» **EXERCISE BRIEF**
Nothing but the lines from the one with "SP1: none -> speaker 32R (GND, W7)" through the end of the records below should be written out, and each must match word for word.

■ ■ ■ ■ ■ ■ ■

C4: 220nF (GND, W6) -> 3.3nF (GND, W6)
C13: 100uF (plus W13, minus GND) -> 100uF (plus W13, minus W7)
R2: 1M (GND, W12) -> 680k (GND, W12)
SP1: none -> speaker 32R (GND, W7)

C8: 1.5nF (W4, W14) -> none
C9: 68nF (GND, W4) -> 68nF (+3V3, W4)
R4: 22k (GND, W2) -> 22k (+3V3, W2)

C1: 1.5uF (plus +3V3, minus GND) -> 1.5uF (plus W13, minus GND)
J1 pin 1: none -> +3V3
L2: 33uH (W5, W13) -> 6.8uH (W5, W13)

■ ■ ■ ■ ■ ■ ■

» **TASK SOLUTION**
SP1: none -> speaker 32R (GND, W7)

C8: 1.5nF (W4, W14) -> none
C9: 68nF (GND, W4) -> 68nF (+3V3, W4)
R4: 22k (GND, W2) -> 22k (+3V3, W2)

C1: 1.5uF (plus +3V3, minus GND) -> 1.5uF (plus W13, minus GND)
J1 pin 1: none -> +3V3
L2: 33uH (W5, W13) -> 6.8uH (W5, W13)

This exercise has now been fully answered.